Data for review Block Start

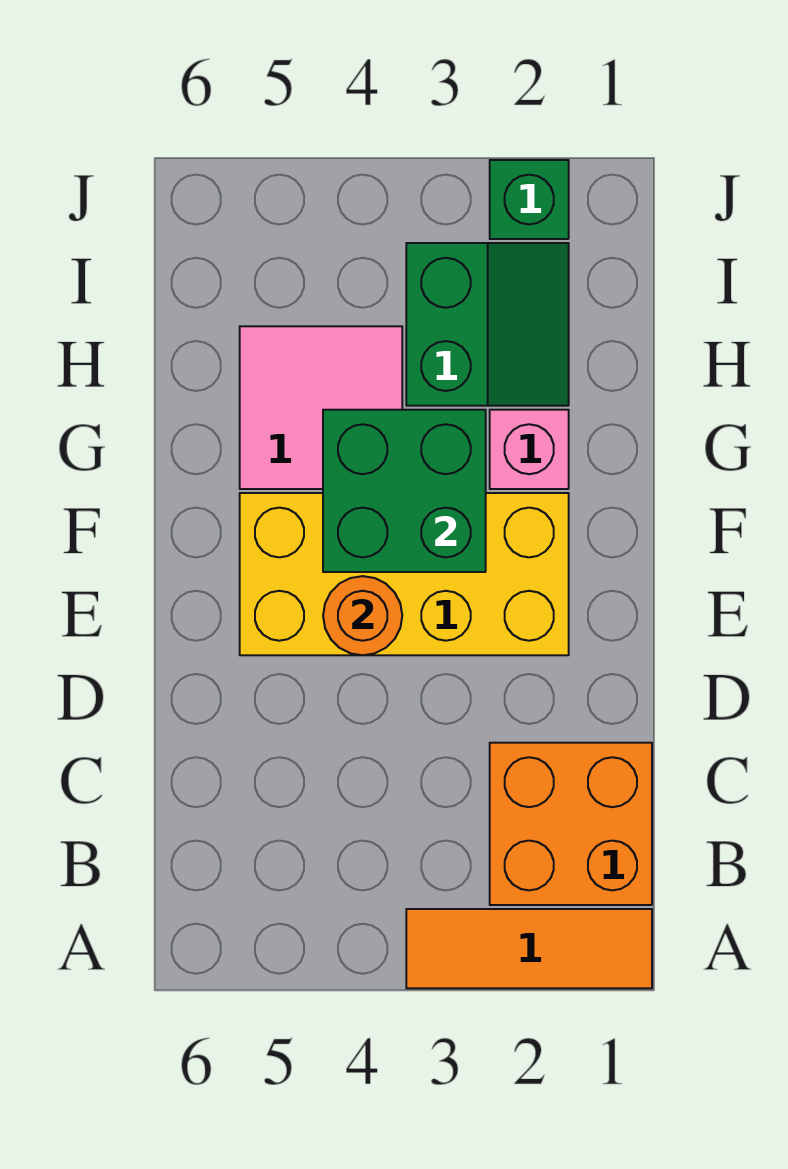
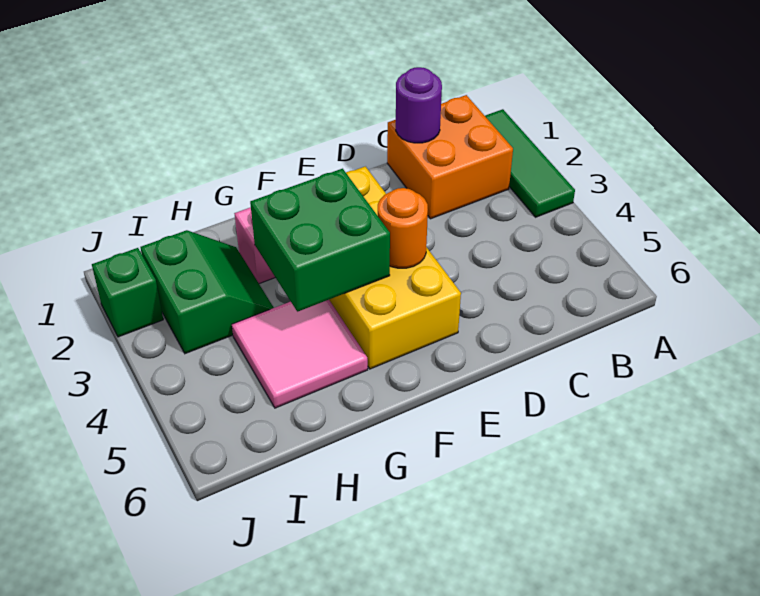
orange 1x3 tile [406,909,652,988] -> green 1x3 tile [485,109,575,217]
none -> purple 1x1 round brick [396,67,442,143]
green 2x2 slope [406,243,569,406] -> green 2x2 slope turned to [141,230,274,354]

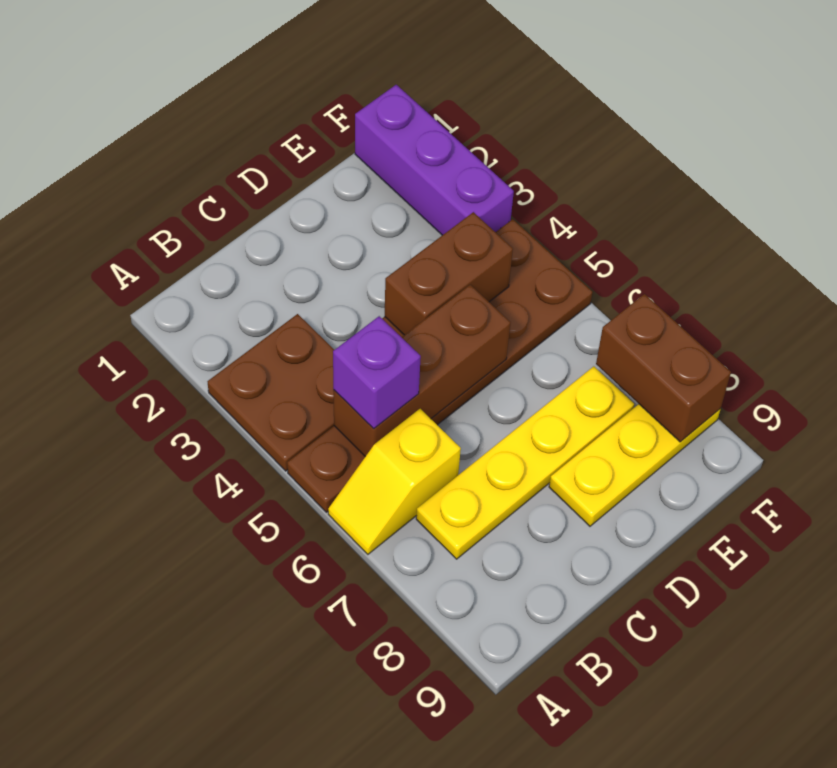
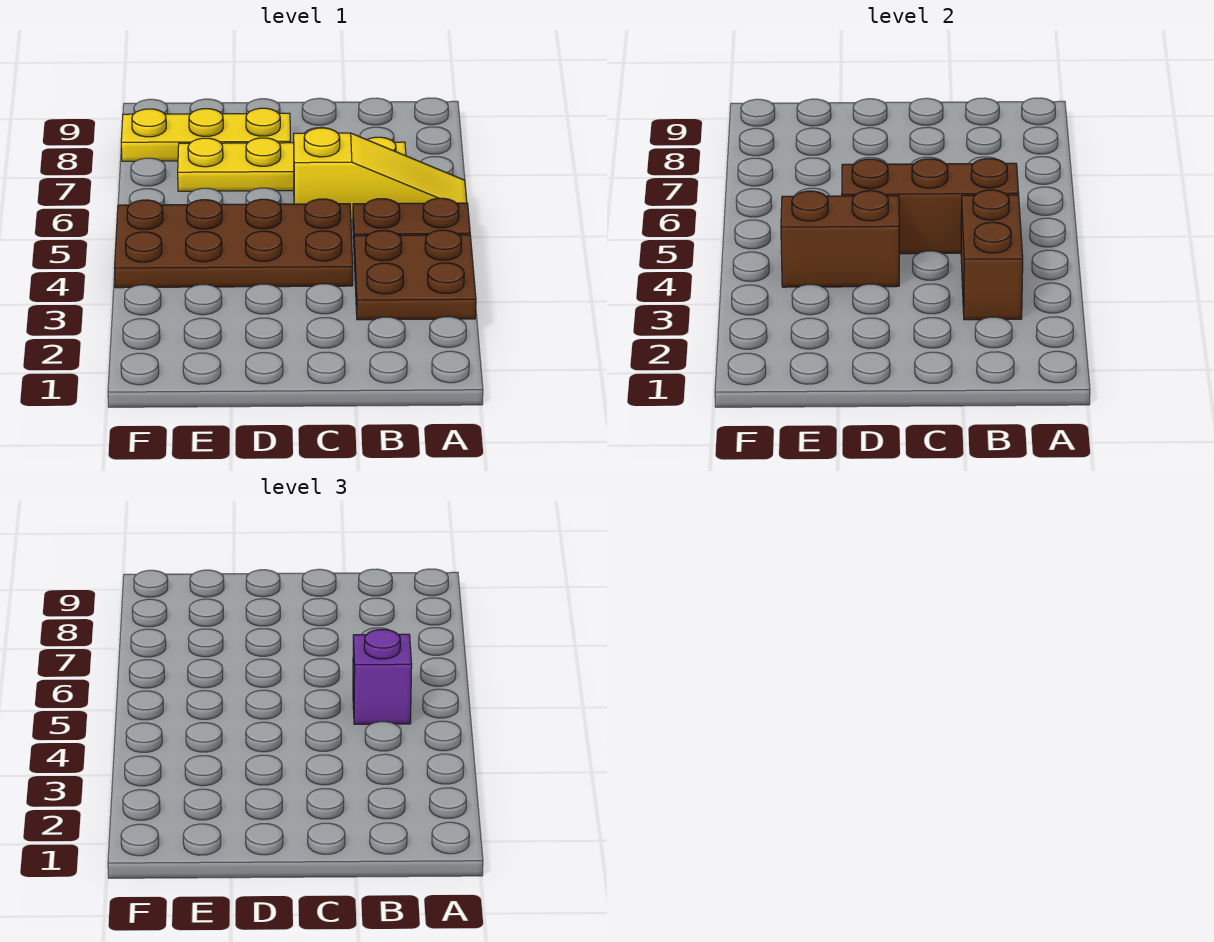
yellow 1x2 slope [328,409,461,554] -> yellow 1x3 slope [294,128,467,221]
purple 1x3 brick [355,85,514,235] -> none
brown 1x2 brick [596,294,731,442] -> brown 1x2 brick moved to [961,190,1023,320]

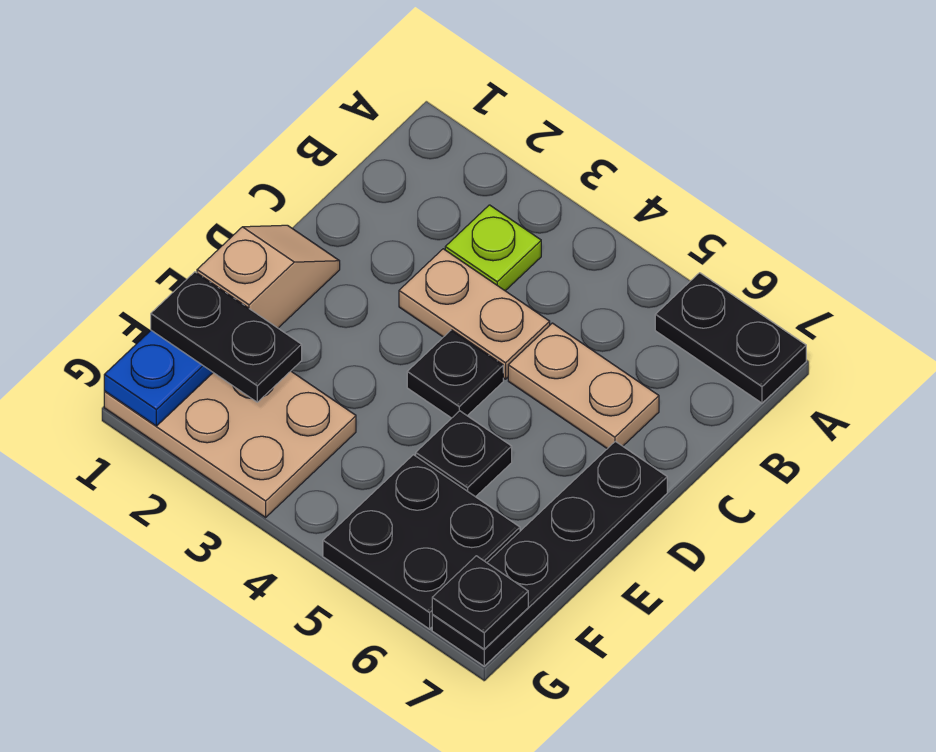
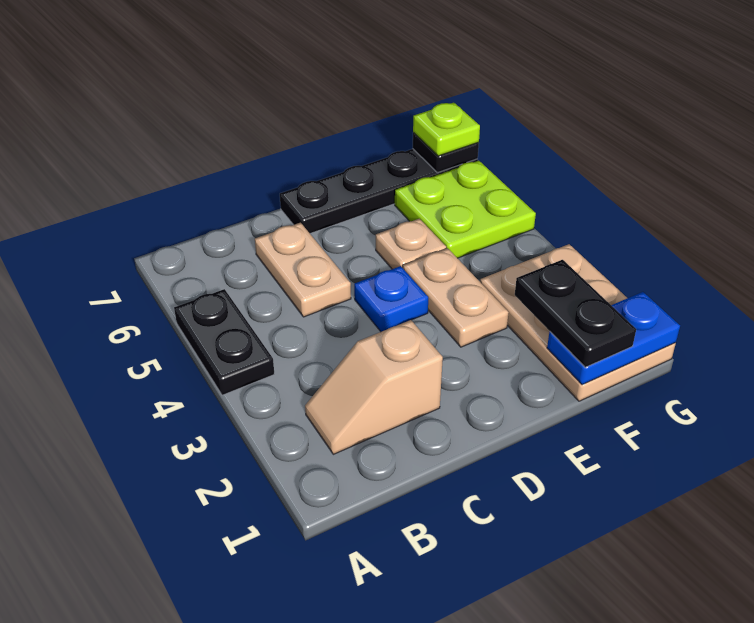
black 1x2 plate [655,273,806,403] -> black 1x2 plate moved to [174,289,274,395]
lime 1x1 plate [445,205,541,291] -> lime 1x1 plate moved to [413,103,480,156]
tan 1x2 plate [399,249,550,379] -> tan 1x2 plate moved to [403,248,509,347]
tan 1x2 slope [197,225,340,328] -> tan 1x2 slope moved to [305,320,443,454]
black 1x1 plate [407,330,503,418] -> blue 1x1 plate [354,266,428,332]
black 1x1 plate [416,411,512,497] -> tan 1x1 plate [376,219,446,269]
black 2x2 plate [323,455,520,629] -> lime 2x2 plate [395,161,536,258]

Data for review Block End

Repeat word for word from the line holding "black 1x1 plate [407,330,503,418]" down to the last line above, including both.

### Exercise solution:
black 1x1 plate [407,330,503,418] -> blue 1x1 plate [354,266,428,332]
black 1x1 plate [416,411,512,497] -> tan 1x1 plate [376,219,446,269]
black 2x2 plate [323,455,520,629] -> lime 2x2 plate [395,161,536,258]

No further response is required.